*What the task requires*
After reading the entries below, copy word for word the lines from the first through the line containing "cyan semicircle: (769, 295)", and stop there.

*** Opening Information ***

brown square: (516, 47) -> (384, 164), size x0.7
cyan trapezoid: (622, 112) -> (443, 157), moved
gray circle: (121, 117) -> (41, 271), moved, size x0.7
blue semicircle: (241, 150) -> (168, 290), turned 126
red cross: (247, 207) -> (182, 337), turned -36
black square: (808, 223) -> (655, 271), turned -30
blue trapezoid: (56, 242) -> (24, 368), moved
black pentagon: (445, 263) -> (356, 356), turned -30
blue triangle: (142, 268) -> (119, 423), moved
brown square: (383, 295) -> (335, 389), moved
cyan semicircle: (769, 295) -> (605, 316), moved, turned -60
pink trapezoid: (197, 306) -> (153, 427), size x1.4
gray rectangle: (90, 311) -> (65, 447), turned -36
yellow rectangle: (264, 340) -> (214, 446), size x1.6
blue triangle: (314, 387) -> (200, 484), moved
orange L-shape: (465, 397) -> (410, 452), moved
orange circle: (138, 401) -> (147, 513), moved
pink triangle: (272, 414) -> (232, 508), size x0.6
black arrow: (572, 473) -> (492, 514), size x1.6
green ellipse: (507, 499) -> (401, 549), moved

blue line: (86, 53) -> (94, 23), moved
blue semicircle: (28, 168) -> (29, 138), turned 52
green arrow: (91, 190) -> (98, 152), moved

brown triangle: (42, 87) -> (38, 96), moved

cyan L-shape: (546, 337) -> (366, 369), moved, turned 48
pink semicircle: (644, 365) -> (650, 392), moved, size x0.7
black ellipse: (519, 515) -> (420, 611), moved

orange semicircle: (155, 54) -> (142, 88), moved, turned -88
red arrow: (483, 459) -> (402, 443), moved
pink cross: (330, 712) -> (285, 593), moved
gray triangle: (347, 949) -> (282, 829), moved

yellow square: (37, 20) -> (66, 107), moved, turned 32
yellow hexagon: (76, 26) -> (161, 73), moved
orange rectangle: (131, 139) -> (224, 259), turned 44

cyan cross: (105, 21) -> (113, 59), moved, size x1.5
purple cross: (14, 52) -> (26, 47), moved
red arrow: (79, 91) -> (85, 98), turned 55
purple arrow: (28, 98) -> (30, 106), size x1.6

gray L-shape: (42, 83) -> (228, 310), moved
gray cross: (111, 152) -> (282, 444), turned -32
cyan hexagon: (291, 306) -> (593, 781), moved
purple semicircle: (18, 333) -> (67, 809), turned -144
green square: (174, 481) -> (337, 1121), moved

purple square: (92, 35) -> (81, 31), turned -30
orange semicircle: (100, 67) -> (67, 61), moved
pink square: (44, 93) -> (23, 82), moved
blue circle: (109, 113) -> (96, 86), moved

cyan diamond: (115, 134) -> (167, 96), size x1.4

*** Closing Information ***

*Response for this exercise*
brown square: (516, 47) -> (384, 164), size x0.7
cyan trapezoid: (622, 112) -> (443, 157), moved
gray circle: (121, 117) -> (41, 271), moved, size x0.7
blue semicircle: (241, 150) -> (168, 290), turned 126
red cross: (247, 207) -> (182, 337), turned -36
black square: (808, 223) -> (655, 271), turned -30
blue trapezoid: (56, 242) -> (24, 368), moved
black pentagon: (445, 263) -> (356, 356), turned -30
blue triangle: (142, 268) -> (119, 423), moved
brown square: (383, 295) -> (335, 389), moved
cyan semicircle: (769, 295) -> (605, 316), moved, turned -60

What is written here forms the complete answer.